Work order
When you reach the line with "R9: 1.8k (GND, NET7) -> 1.8k (NET7, NET9)" in the data below, begin printing lines exactly, and stop once the line with "U1 pin V+: VEE -> VA" has been printed.

Material to process

________

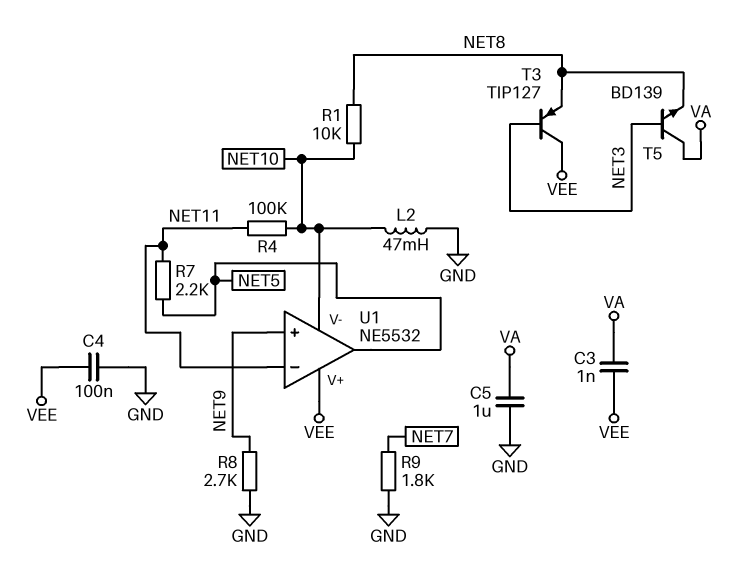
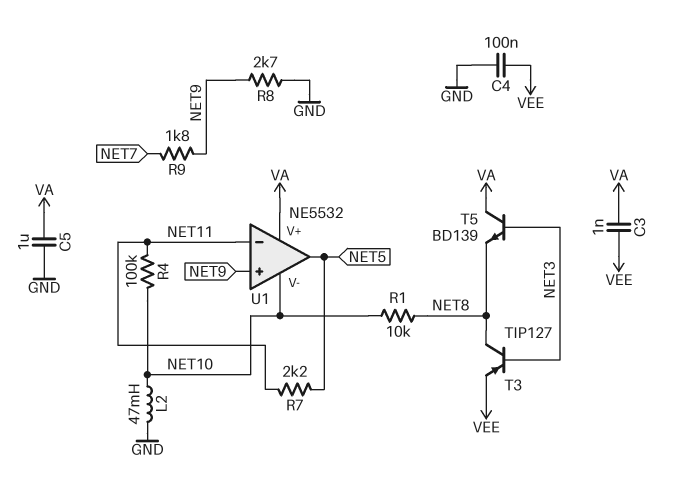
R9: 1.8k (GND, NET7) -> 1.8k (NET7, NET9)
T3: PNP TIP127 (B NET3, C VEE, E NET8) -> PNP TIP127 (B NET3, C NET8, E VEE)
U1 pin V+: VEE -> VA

________

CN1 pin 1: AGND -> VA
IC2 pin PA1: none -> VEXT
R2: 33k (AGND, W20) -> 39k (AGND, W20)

________

Response
R9: 1.8k (GND, NET7) -> 1.8k (NET7, NET9)
T3: PNP TIP127 (B NET3, C VEE, E NET8) -> PNP TIP127 (B NET3, C NET8, E VEE)
U1 pin V+: VEE -> VA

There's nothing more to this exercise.